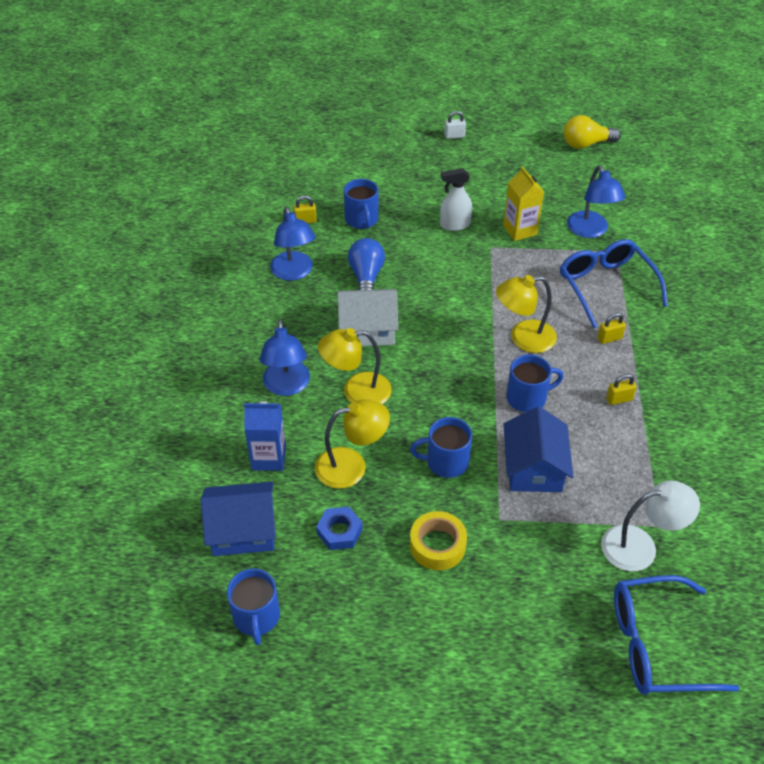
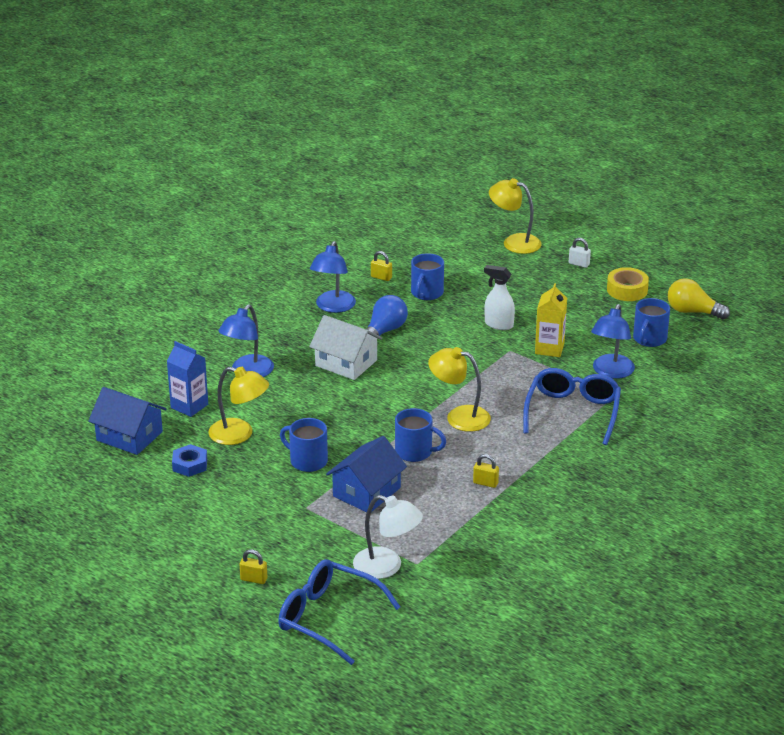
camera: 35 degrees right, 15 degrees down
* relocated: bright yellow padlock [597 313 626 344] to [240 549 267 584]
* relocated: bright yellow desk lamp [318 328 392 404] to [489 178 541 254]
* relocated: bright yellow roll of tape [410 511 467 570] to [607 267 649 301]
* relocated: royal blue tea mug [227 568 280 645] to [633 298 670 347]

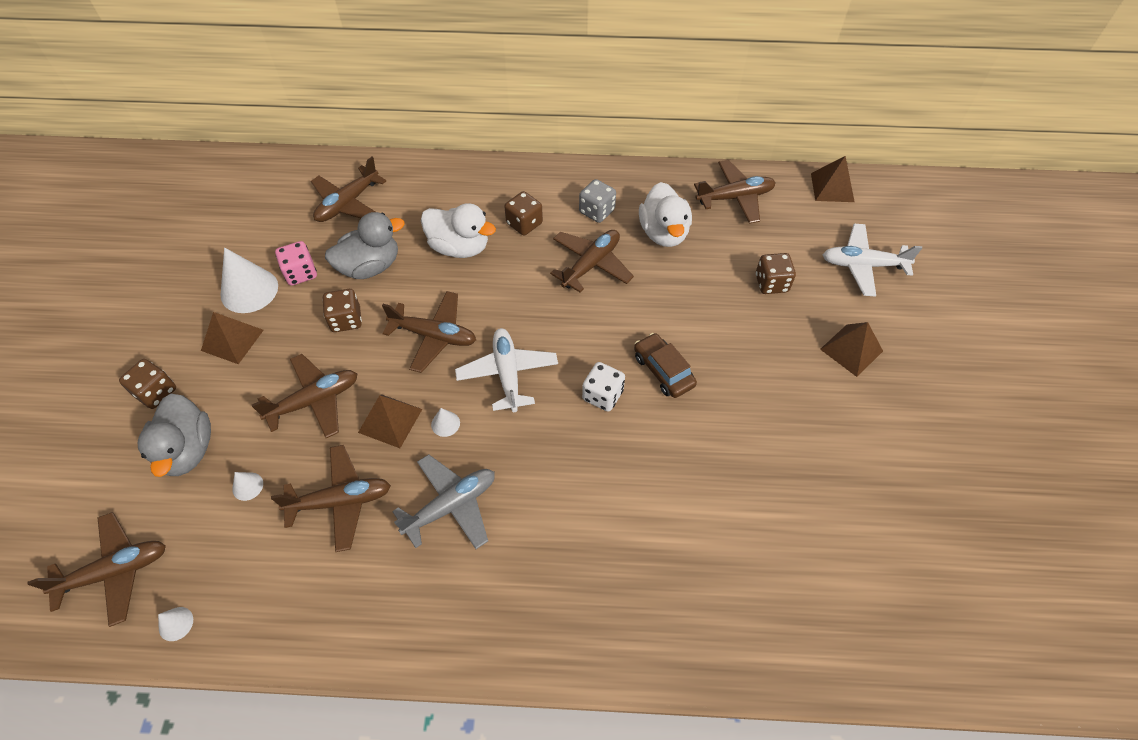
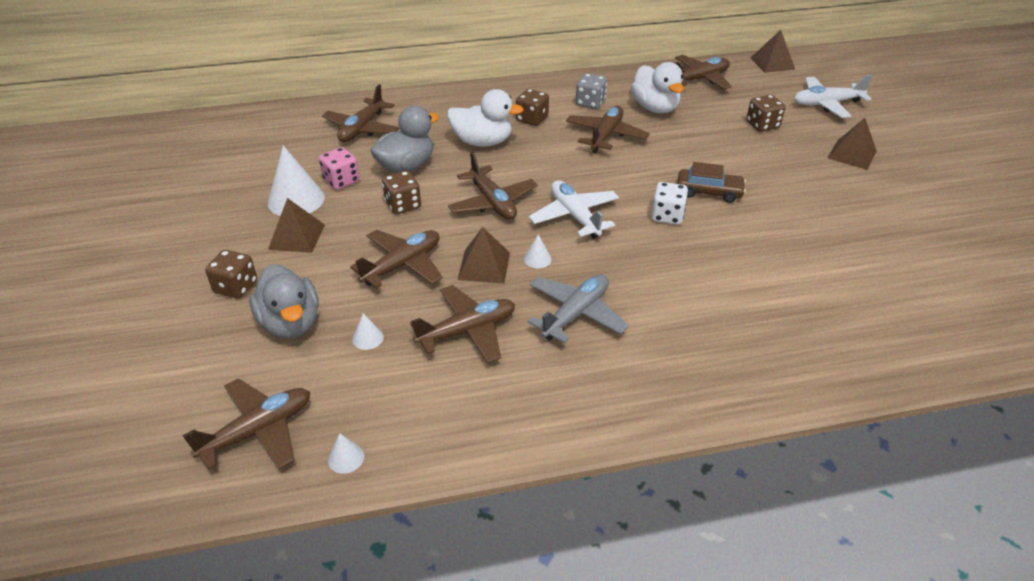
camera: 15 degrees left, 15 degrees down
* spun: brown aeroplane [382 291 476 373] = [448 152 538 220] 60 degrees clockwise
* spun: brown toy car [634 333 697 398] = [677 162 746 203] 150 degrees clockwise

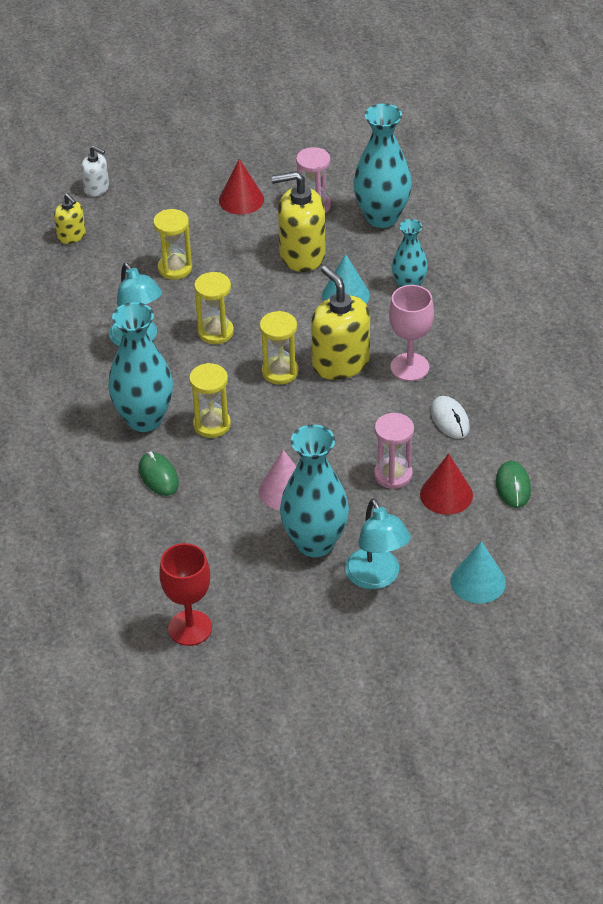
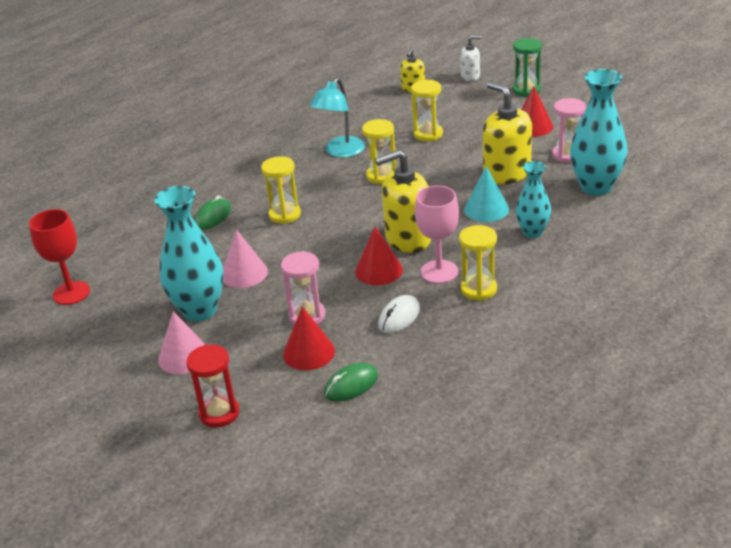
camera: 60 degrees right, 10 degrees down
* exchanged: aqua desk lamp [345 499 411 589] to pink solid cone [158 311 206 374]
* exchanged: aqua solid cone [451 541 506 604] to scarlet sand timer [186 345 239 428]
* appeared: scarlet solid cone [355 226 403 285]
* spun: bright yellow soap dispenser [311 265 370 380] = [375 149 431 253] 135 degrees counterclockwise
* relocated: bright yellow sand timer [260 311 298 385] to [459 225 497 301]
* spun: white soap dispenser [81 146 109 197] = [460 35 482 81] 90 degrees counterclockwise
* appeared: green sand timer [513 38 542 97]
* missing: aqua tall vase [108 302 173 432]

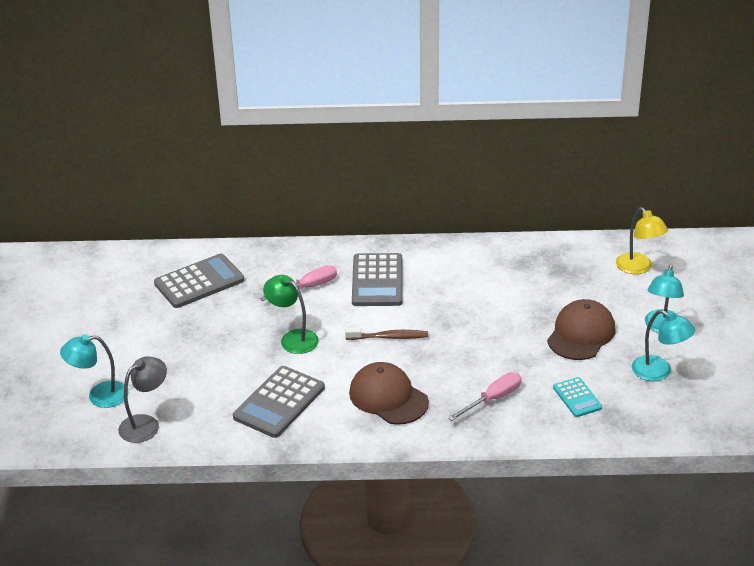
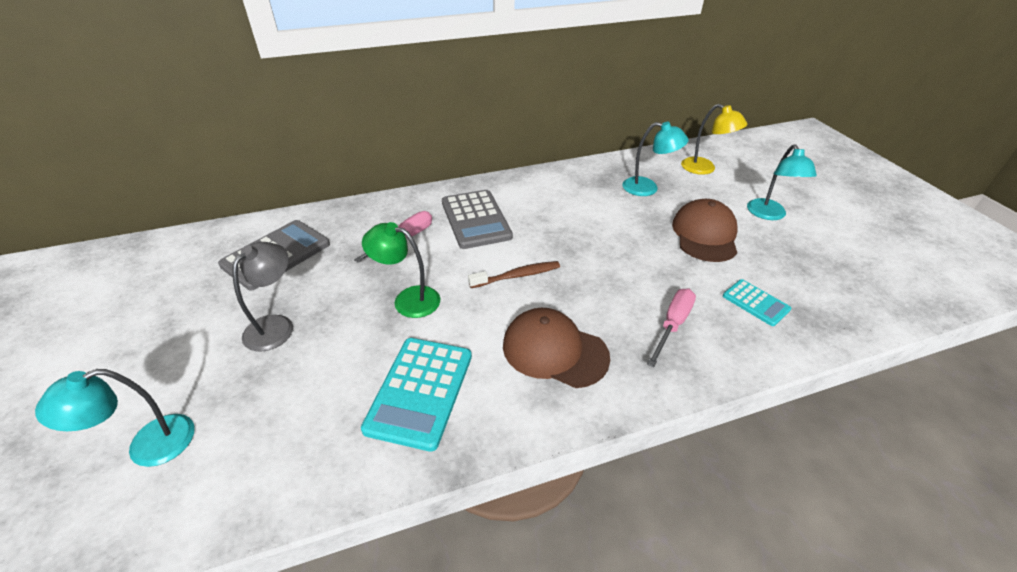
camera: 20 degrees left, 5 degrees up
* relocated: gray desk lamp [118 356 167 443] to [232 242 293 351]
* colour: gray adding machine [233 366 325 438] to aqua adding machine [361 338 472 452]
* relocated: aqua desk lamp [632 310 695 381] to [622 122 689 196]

YOUR GOAL:
Output the records exactly as they appear, skipping any pictures.

SOLUTION FOR THIS TASK:
camera: 35 degrees right, 15 degrees down
* relocated: bright yellow padlock [597 313 626 344] to [240 549 267 584]
* relocated: bright yellow desk lamp [318 328 392 404] to [489 178 541 254]
* relocated: bright yellow roll of tape [410 511 467 570] to [607 267 649 301]
* relocated: royal blue tea mug [227 568 280 645] to [633 298 670 347]

camera: 15 degrees left, 15 degrees down
* spun: brown aeroplane [382 291 476 373] = [448 152 538 220] 60 degrees clockwise
* spun: brown toy car [634 333 697 398] = [677 162 746 203] 150 degrees clockwise

camera: 60 degrees right, 10 degrees down
* exchanged: aqua desk lamp [345 499 411 589] to pink solid cone [158 311 206 374]
* exchanged: aqua solid cone [451 541 506 604] to scarlet sand timer [186 345 239 428]
* appeared: scarlet solid cone [355 226 403 285]
* spun: bright yellow soap dispenser [311 265 370 380] = [375 149 431 253] 135 degrees counterclockwise
* relocated: bright yellow sand timer [260 311 298 385] to [459 225 497 301]
* spun: white soap dispenser [81 146 109 197] = [460 35 482 81] 90 degrees counterclockwise
* appeared: green sand timer [513 38 542 97]
* missing: aqua tall vase [108 302 173 432]

camera: 20 degrees left, 5 degrees up
* relocated: gray desk lamp [118 356 167 443] to [232 242 293 351]
* colour: gray adding machine [233 366 325 438] to aqua adding machine [361 338 472 452]
* relocated: aqua desk lamp [632 310 695 381] to [622 122 689 196]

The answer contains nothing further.